[[ Record extracts, beginning ]]

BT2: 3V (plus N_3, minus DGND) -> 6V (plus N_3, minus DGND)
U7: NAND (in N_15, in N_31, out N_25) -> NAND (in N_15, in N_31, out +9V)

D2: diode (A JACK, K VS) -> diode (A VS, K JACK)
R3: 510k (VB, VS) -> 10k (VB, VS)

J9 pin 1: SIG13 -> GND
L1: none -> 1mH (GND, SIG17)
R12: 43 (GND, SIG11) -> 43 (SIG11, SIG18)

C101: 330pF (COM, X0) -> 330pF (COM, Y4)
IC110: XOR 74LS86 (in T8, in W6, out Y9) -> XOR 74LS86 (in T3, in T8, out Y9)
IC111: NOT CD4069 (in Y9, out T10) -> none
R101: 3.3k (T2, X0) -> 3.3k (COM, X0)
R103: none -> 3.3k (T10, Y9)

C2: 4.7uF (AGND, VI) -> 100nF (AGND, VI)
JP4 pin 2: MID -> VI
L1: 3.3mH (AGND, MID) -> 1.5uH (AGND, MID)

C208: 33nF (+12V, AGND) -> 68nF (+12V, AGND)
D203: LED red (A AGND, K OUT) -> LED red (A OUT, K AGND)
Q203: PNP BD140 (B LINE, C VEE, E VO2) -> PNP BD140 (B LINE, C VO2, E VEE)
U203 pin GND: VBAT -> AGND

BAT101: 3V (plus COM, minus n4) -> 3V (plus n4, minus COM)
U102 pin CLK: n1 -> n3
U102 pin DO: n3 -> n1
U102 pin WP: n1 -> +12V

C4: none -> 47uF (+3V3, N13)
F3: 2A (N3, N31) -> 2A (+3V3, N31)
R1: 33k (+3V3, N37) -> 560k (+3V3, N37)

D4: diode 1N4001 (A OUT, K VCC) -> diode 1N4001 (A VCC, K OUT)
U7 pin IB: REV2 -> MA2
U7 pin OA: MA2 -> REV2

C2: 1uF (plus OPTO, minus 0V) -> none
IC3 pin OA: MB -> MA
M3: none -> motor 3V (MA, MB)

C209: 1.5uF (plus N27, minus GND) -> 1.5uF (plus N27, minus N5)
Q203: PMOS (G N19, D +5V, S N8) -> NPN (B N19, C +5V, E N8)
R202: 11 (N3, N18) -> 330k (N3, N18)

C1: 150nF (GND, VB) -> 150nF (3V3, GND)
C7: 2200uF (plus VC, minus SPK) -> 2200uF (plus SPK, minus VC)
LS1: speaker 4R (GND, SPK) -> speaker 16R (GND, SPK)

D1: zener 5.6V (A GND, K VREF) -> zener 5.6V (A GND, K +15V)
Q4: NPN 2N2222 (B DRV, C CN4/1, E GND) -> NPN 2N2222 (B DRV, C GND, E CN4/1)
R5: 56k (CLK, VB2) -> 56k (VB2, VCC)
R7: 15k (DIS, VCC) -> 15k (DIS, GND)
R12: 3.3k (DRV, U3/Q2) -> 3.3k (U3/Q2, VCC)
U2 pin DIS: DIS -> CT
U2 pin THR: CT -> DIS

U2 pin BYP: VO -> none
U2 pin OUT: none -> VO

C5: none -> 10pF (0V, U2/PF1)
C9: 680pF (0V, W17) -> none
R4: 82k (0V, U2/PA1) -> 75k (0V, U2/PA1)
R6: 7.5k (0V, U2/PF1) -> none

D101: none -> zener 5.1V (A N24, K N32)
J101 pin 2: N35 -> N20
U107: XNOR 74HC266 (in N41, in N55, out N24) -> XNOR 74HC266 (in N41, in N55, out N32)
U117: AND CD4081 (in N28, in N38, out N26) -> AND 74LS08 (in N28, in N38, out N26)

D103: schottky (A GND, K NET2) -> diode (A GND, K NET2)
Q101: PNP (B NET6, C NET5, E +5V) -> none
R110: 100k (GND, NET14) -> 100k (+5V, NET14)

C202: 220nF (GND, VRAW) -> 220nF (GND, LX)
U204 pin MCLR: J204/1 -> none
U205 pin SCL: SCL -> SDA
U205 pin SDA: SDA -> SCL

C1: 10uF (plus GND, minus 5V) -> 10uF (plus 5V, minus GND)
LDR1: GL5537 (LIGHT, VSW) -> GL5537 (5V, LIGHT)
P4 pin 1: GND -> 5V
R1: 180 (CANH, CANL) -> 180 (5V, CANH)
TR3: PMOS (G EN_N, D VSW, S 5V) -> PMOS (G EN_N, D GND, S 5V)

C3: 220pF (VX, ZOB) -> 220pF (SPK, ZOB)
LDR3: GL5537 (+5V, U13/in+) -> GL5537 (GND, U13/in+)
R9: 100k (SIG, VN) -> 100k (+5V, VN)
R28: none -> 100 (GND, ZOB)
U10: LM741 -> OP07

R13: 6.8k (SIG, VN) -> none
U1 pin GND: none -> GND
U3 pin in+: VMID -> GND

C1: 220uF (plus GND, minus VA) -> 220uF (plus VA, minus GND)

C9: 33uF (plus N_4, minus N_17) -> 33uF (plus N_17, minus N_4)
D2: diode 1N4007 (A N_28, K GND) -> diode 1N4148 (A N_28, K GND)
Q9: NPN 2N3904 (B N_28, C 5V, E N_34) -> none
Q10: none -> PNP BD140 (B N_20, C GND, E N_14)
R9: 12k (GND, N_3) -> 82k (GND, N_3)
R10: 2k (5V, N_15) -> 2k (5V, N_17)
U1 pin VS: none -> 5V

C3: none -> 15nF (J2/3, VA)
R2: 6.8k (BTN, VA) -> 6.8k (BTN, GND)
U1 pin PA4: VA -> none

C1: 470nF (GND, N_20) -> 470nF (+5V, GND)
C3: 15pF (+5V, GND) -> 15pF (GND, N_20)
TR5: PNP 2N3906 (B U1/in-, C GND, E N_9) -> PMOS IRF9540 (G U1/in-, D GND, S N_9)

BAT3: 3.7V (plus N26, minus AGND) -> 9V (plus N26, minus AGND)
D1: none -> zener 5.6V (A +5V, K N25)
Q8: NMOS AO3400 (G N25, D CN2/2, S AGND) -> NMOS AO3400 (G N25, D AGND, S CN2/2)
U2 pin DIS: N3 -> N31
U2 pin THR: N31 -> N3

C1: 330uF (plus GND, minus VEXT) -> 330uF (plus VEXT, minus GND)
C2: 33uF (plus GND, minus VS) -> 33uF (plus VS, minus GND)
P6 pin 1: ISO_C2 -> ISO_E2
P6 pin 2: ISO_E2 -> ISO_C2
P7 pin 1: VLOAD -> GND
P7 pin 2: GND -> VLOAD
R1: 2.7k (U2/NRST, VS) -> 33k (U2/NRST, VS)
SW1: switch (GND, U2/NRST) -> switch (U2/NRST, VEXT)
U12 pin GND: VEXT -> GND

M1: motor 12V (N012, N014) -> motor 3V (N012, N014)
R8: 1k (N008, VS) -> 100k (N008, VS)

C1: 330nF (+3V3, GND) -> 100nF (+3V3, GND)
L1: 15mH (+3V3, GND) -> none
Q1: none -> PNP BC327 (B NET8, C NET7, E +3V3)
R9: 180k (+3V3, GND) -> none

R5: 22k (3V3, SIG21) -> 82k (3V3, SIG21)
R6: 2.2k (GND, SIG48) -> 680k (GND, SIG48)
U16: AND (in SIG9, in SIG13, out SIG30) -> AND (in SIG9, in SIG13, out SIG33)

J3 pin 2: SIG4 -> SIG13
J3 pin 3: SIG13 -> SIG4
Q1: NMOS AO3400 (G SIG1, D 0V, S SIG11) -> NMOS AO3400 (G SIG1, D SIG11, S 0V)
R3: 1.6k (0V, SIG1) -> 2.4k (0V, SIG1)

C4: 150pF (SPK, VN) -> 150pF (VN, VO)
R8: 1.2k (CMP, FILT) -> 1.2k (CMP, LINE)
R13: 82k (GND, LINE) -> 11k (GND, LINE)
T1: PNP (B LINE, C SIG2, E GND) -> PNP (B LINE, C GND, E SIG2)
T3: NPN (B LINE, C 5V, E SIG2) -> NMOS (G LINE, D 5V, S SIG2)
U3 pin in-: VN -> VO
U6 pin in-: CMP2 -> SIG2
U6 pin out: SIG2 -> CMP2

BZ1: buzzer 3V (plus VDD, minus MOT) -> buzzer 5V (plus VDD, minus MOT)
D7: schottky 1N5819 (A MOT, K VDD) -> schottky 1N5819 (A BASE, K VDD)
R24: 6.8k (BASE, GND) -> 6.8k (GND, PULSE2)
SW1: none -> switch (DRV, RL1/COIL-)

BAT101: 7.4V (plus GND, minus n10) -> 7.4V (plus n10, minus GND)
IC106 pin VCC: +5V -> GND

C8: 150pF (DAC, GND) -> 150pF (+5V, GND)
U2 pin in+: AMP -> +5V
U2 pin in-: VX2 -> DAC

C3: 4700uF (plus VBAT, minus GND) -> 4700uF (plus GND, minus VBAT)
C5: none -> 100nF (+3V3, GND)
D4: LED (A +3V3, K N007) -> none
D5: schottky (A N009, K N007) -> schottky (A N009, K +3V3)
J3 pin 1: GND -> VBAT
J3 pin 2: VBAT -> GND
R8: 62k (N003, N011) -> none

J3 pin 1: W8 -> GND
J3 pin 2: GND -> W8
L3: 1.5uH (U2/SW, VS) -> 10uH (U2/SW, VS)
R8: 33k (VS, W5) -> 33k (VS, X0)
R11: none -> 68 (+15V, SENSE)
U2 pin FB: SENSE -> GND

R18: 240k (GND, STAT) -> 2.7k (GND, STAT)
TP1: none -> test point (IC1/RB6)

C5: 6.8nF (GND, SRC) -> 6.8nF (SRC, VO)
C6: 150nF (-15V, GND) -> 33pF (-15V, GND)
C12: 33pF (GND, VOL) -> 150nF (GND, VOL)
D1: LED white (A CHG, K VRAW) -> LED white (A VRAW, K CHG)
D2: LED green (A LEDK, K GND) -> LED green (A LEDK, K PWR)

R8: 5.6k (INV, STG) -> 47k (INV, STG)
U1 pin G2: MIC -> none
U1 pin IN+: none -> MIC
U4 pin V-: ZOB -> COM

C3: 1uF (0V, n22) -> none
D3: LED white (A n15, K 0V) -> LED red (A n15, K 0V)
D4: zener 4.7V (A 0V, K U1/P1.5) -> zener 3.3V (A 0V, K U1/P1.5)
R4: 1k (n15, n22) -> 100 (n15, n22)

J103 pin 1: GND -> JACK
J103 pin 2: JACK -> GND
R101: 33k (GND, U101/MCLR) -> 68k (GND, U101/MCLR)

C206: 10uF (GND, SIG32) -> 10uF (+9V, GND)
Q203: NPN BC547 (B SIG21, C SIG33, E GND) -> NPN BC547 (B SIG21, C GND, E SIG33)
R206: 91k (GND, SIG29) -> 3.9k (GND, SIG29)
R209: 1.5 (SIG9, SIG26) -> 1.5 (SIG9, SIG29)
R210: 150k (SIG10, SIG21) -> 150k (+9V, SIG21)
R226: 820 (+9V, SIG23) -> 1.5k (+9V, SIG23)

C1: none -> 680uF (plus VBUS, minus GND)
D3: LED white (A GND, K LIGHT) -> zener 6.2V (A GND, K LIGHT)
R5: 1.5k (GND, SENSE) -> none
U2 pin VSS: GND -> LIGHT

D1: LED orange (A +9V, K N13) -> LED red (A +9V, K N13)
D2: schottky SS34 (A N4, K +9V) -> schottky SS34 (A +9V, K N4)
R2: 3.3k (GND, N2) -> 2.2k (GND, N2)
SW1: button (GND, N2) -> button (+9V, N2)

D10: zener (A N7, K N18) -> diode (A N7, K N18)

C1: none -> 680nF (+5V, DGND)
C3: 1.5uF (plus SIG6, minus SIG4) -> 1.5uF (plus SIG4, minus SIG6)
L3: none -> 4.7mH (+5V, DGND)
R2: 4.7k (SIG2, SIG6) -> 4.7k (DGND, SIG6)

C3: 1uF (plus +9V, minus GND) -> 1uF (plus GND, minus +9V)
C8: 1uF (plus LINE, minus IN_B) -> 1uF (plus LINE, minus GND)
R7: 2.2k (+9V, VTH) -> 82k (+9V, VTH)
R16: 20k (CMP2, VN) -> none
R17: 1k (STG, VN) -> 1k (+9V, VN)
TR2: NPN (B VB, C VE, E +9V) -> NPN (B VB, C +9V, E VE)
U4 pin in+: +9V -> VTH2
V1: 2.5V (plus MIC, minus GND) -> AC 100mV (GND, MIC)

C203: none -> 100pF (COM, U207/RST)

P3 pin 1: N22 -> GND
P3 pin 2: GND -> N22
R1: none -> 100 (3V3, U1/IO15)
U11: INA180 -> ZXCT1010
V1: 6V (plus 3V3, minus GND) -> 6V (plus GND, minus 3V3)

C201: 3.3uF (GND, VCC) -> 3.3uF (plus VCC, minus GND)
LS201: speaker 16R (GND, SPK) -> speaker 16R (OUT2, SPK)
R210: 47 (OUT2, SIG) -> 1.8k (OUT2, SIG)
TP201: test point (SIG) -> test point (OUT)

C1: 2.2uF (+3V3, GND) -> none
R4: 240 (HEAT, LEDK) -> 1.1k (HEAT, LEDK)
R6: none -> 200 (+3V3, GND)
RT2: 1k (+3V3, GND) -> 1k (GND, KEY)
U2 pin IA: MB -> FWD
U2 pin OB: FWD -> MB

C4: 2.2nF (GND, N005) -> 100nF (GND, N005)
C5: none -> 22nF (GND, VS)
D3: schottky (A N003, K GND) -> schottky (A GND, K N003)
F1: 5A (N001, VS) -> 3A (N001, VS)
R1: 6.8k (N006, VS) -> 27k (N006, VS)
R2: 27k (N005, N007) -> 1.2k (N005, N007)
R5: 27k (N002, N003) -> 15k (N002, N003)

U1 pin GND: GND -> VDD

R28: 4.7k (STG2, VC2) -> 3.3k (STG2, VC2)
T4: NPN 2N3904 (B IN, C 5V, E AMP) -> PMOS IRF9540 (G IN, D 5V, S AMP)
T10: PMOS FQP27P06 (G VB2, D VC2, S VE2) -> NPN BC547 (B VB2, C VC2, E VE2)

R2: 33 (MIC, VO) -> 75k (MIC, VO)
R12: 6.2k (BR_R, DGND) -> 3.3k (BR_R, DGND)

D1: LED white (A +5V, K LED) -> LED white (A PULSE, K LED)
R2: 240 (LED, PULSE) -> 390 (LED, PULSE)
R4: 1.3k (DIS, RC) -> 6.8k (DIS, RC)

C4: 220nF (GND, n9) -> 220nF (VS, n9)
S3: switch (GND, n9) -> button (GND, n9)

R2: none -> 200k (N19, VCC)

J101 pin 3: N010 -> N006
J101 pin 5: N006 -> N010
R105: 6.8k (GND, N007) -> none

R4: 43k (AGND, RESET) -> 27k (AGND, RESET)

[[ Record extracts, end ]]

Among the records above, repeat exactly the line with "J3 pin 3: SIG13 -> SIG4", the line with "R13: 82k (GND, LINE) -> 11k (GND, LINE)", and every line in between, and only those.

J3 pin 3: SIG13 -> SIG4
Q1: NMOS AO3400 (G SIG1, D 0V, S SIG11) -> NMOS AO3400 (G SIG1, D SIG11, S 0V)
R3: 1.6k (0V, SIG1) -> 2.4k (0V, SIG1)

C4: 150pF (SPK, VN) -> 150pF (VN, VO)
R8: 1.2k (CMP, FILT) -> 1.2k (CMP, LINE)
R13: 82k (GND, LINE) -> 11k (GND, LINE)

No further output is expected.